## WHAT THE TASK REQUIRES
Copy out exactly, from the entries that follow, the line holding "building: [209,171,345,289] -> none", the line holding "building: [43,93,100,139] -> none", and all lines between them, but no pictures.

/---

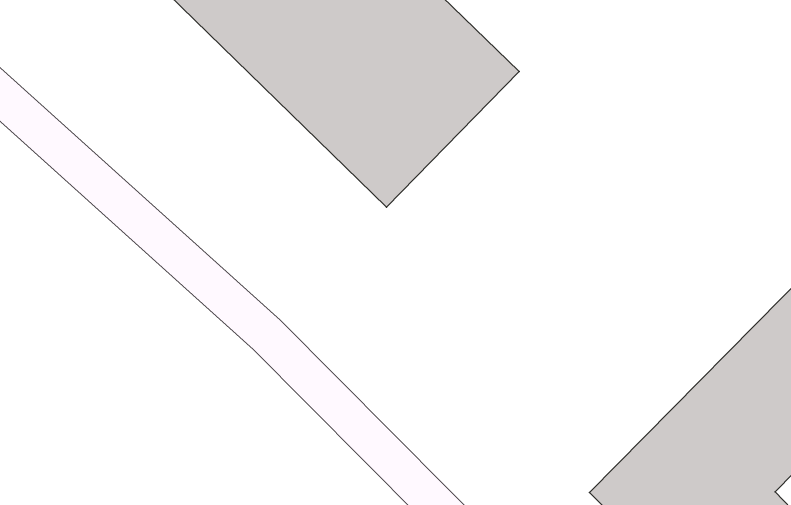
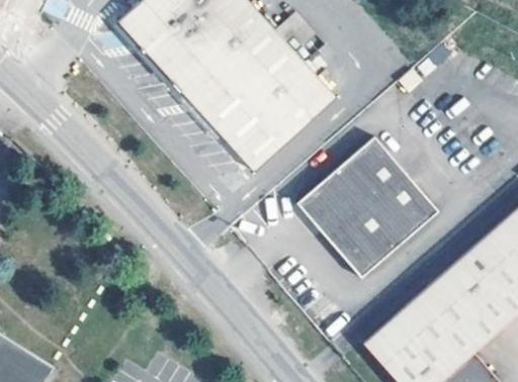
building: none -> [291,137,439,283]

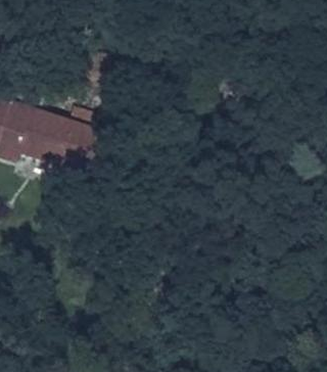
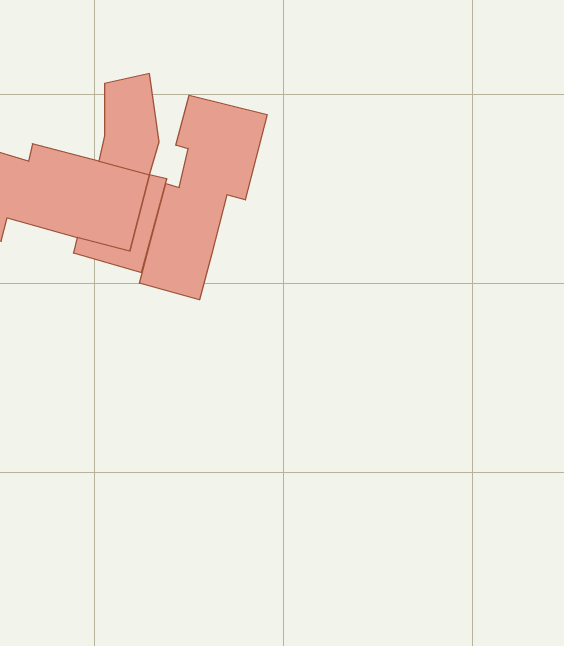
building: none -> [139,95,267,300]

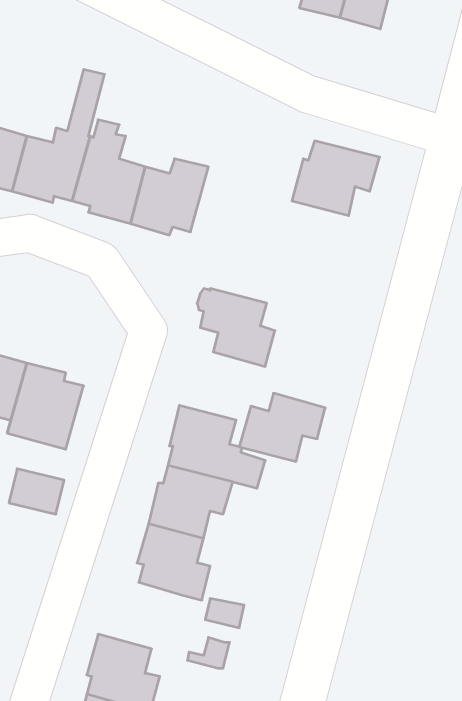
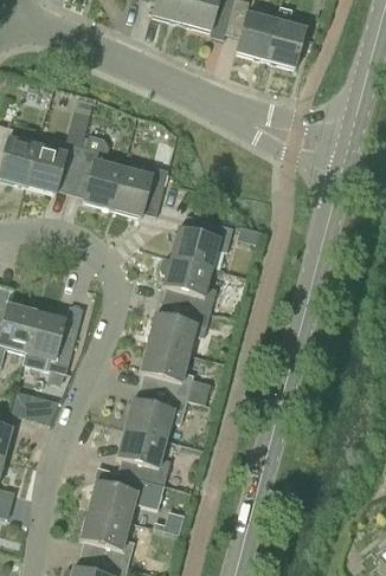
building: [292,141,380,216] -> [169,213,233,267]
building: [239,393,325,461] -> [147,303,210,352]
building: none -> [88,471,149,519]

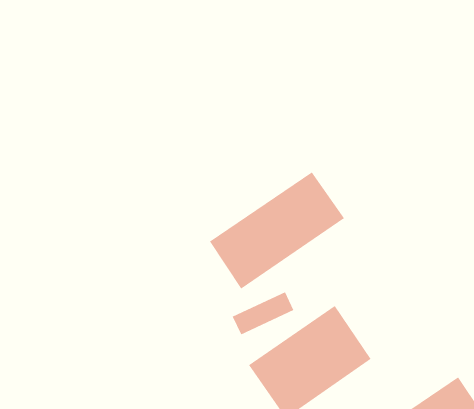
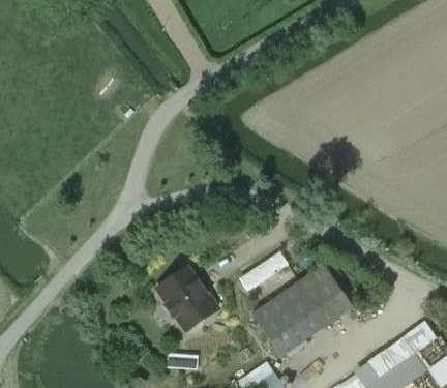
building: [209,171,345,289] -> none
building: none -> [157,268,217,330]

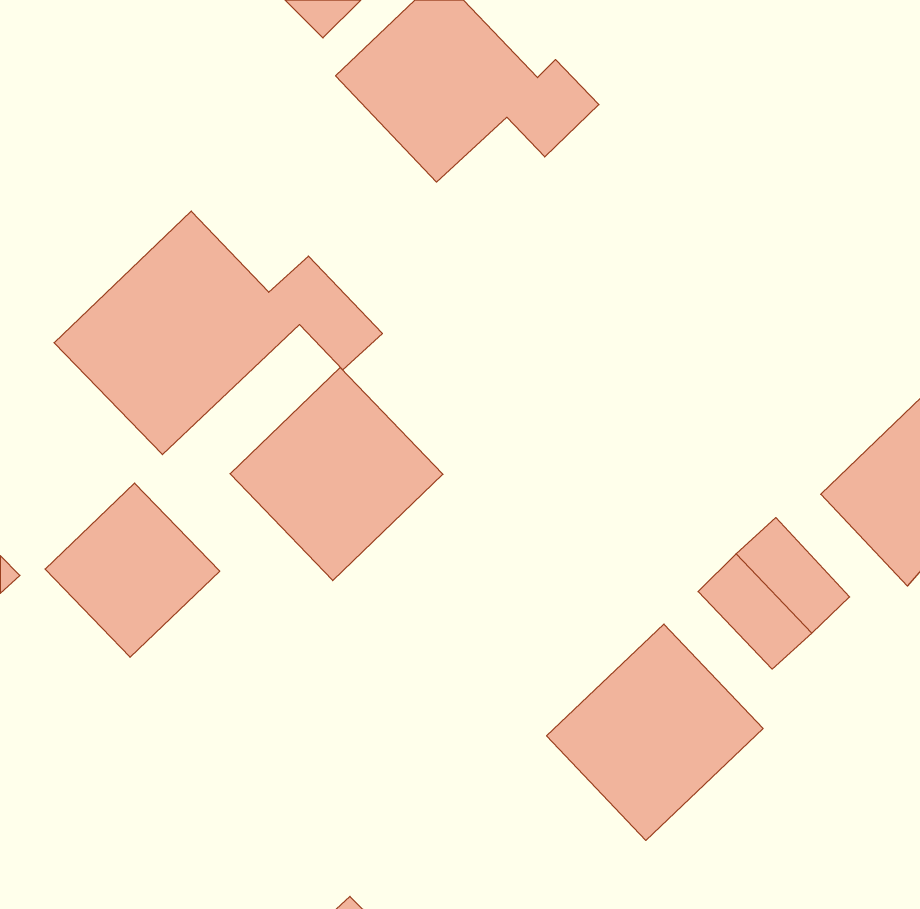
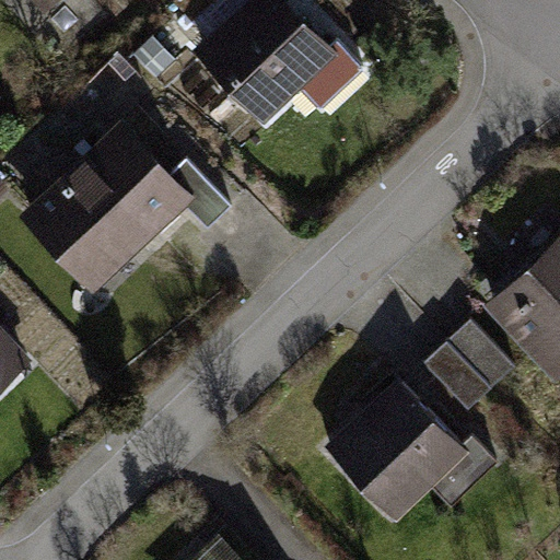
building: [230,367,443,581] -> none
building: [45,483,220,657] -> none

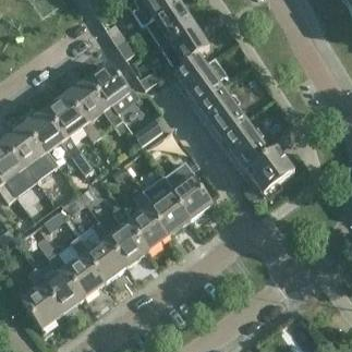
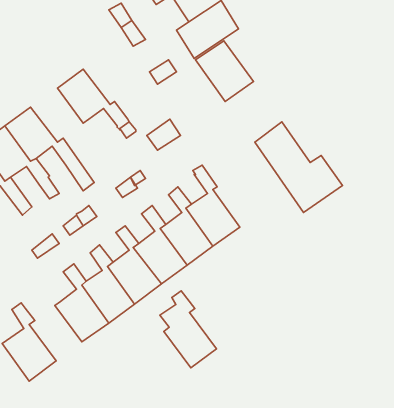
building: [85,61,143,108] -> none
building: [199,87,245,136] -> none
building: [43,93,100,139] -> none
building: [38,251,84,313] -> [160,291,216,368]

\---
/---

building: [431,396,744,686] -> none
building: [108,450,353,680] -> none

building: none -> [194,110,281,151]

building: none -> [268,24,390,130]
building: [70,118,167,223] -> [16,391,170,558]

\---

## ANSWER SPACE
building: [209,171,345,289] -> none
building: none -> [157,268,217,330]

building: [230,367,443,581] -> none
building: [45,483,220,657] -> none

building: [85,61,143,108] -> none
building: [199,87,245,136] -> none
building: [43,93,100,139] -> none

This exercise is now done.